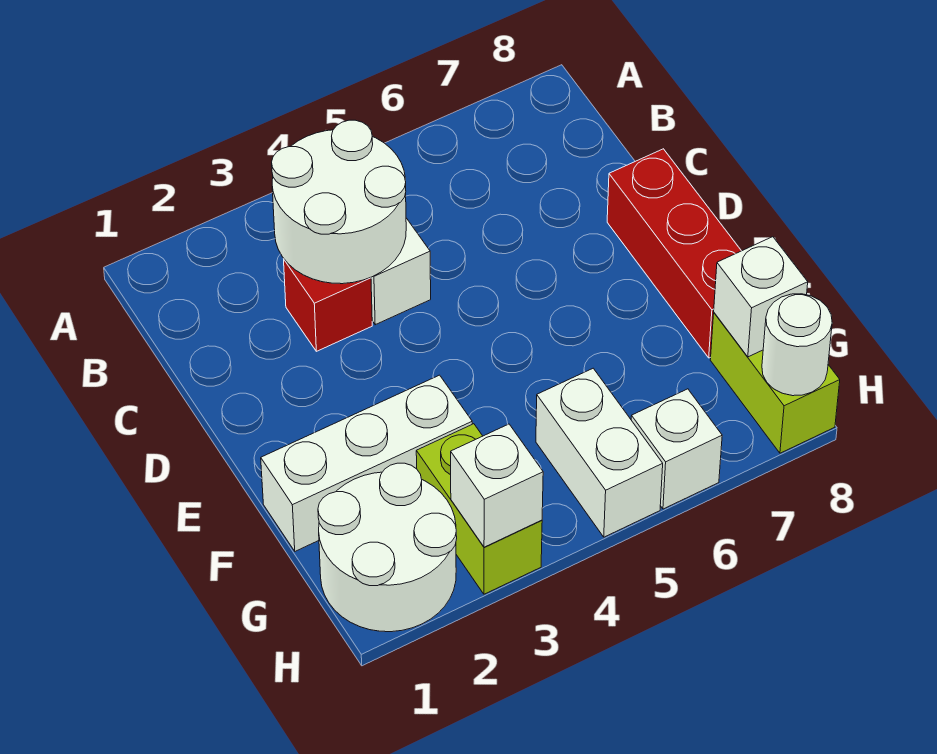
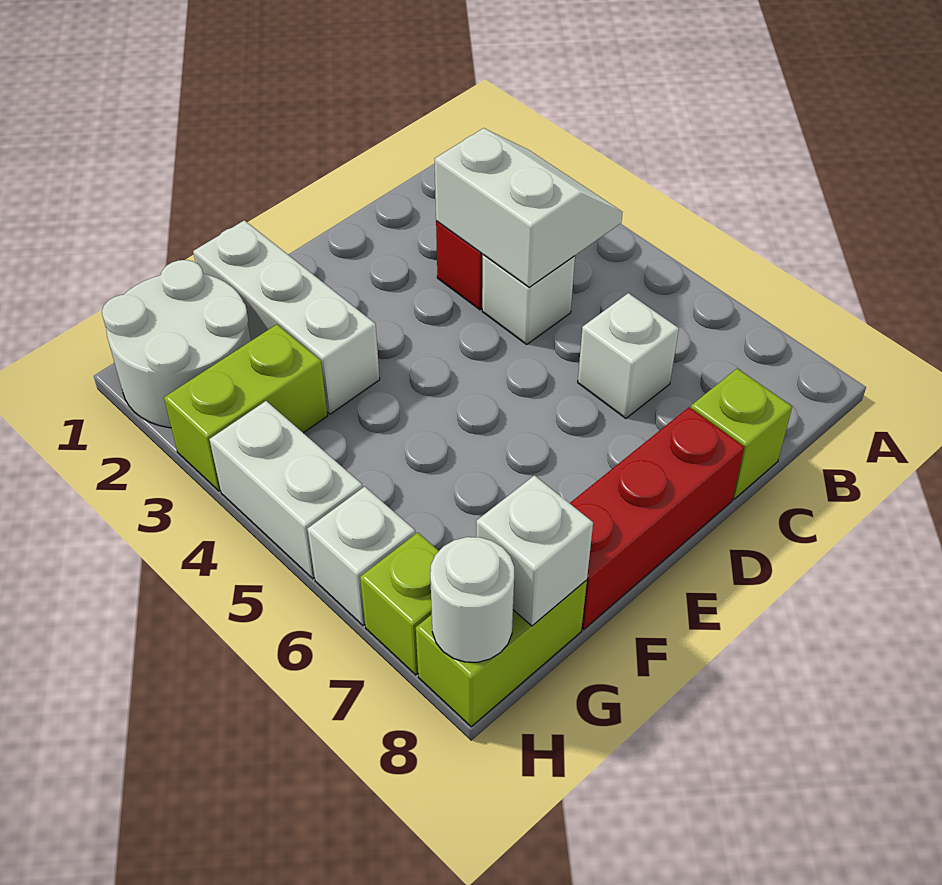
white round brick B3:C4 level 2 -> white slope B3:C4 level 2 top C
none -> lime brick C8 level 1
white brick G5:H5 level 1 -> white brick H4:H5 level 1
white brick H3 level 2 -> white brick C6 level 1
none -> lime brick H7 level 1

------------------------------

■ HOW TO COMPLETE THIS TASK
Please produce an exact copy of all the material, leaving out the pictures.

■ THE ANSWER
white round brick B3:C4 level 2 -> white slope B3:C4 level 2 top C
none -> lime brick C8 level 1
white brick G5:H5 level 1 -> white brick H4:H5 level 1
white brick H3 level 2 -> white brick C6 level 1
none -> lime brick H7 level 1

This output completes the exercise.